**Excerpts from a dataset**
★ ★ ★

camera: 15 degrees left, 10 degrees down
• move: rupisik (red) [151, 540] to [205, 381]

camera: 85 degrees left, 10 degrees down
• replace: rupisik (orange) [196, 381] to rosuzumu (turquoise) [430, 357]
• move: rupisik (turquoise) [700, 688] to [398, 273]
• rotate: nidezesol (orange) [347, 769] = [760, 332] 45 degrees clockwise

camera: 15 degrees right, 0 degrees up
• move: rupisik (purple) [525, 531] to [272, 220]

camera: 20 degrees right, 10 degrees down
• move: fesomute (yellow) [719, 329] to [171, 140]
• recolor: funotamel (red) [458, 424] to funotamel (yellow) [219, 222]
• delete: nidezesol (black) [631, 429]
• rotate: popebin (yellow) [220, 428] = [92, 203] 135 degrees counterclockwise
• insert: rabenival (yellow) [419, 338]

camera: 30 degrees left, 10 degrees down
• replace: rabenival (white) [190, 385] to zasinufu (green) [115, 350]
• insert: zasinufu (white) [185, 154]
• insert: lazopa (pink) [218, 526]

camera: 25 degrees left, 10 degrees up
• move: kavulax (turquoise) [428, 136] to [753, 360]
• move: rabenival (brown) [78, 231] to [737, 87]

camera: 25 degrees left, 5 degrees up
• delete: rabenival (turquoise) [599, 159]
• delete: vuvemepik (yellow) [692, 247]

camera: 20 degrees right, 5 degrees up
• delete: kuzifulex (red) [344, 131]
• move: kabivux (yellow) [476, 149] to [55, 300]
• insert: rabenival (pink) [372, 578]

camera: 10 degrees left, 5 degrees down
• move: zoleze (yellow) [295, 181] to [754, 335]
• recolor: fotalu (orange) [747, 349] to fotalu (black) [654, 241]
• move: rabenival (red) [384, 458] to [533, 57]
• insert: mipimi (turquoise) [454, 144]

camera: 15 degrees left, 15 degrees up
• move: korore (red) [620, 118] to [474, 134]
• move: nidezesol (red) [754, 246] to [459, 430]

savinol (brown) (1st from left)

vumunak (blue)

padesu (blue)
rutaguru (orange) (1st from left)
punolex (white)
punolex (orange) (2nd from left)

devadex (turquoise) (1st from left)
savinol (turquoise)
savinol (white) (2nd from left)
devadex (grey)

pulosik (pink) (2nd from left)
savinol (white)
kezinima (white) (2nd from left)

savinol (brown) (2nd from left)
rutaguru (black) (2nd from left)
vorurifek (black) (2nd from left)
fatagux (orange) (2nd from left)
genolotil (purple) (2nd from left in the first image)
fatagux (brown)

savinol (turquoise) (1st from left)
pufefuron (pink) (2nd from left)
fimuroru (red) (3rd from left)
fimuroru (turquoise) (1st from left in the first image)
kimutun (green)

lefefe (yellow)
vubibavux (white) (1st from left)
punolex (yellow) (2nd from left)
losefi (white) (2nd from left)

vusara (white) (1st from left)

★ ★ ★

**To do**
Your answer should consist of the lines from the line with "pulosik (pink) (2nd from left)" to the line with "losefi (white) (2nd from left)" above, repeated exactly, both ends included.

**Exercise response**
pulosik (pink) (2nd from left)
savinol (white)
kezinima (white) (2nd from left)

savinol (brown) (2nd from left)
rutaguru (black) (2nd from left)
vorurifek (black) (2nd from left)
fatagux (orange) (2nd from left)
genolotil (purple) (2nd from left in the first image)
fatagux (brown)

savinol (turquoise) (1st from left)
pufefuron (pink) (2nd from left)
fimuroru (red) (3rd from left)
fimuroru (turquoise) (1st from left in the first image)
kimutun (green)

lefefe (yellow)
vubibavux (white) (1st from left)
punolex (yellow) (2nd from left)
losefi (white) (2nd from left)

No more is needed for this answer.